ACTION ITEM:
Pull every line of the entries that has the word "insert".

== INFORMATION GIVEN

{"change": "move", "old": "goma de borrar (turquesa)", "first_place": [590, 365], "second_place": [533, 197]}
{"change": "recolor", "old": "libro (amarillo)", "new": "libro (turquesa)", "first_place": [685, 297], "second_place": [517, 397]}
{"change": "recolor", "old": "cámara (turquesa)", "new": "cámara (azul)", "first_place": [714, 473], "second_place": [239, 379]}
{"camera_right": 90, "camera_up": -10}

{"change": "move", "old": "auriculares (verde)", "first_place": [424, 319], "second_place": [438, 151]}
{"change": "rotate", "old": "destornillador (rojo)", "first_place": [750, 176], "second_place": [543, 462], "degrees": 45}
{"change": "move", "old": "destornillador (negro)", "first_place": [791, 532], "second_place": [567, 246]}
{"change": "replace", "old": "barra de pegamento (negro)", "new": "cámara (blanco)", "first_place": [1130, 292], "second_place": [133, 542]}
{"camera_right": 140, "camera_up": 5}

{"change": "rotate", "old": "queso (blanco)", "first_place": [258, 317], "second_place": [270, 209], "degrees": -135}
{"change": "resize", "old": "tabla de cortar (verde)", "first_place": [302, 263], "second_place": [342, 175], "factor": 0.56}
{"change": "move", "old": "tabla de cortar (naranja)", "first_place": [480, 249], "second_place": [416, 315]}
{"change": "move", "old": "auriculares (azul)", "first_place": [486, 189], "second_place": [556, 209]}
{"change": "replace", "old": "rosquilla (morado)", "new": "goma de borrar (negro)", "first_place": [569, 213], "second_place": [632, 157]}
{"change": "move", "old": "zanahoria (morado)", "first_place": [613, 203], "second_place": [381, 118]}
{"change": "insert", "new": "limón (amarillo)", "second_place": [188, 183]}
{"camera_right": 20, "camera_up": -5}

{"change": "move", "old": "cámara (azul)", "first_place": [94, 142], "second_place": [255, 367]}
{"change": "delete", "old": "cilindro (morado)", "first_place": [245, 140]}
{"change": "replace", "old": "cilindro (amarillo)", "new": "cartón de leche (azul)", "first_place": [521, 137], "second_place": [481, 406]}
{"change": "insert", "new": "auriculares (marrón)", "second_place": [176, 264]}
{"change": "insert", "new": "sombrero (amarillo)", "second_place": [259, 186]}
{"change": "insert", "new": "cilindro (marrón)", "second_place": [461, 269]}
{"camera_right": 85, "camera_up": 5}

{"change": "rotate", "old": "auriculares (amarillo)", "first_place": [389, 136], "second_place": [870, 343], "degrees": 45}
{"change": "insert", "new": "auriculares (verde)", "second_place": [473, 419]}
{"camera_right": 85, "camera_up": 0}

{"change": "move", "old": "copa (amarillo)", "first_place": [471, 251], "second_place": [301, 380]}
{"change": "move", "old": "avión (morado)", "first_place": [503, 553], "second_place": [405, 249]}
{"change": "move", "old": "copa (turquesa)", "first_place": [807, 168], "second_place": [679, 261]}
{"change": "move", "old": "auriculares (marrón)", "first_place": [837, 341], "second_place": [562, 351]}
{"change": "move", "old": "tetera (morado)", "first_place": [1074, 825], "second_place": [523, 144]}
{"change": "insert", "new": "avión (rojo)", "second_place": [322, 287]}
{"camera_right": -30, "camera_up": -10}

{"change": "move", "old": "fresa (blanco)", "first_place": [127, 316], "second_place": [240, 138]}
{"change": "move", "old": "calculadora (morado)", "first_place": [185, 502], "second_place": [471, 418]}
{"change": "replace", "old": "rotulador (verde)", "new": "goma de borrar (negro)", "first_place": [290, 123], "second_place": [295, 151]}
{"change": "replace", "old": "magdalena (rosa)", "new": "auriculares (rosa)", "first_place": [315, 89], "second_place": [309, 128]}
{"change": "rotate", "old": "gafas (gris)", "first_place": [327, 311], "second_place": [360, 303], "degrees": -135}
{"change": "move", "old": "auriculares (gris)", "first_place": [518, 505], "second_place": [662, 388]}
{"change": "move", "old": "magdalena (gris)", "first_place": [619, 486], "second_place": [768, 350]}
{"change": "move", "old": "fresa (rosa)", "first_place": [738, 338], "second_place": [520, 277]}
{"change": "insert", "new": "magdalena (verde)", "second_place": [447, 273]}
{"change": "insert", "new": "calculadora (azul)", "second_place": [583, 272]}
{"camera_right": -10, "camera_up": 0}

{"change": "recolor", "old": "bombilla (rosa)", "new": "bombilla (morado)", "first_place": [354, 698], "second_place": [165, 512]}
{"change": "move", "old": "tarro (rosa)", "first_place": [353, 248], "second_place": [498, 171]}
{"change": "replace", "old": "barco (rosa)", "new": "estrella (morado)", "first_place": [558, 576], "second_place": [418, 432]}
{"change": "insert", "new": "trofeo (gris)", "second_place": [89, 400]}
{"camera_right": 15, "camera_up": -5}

====

SOLUTION BELOW:
{"change": "insert", "new": "limón (amarillo)", "second_place": [188, 183]}
{"change": "insert", "new": "auriculares (marrón)", "second_place": [176, 264]}
{"change": "insert", "new": "sombrero (amarillo)", "second_place": [259, 186]}
{"change": "insert", "new": "cilindro (marrón)", "second_place": [461, 269]}
{"change": "insert", "new": "auriculares (verde)", "second_place": [473, 419]}
{"change": "insert", "new": "avión (rojo)", "second_place": [322, 287]}
{"change": "insert", "new": "magdalena (verde)", "second_place": [447, 273]}
{"change": "insert", "new": "calculadora (azul)", "second_place": [583, 272]}
{"change": "insert", "new": "trofeo (gris)", "second_place": [89, 400]}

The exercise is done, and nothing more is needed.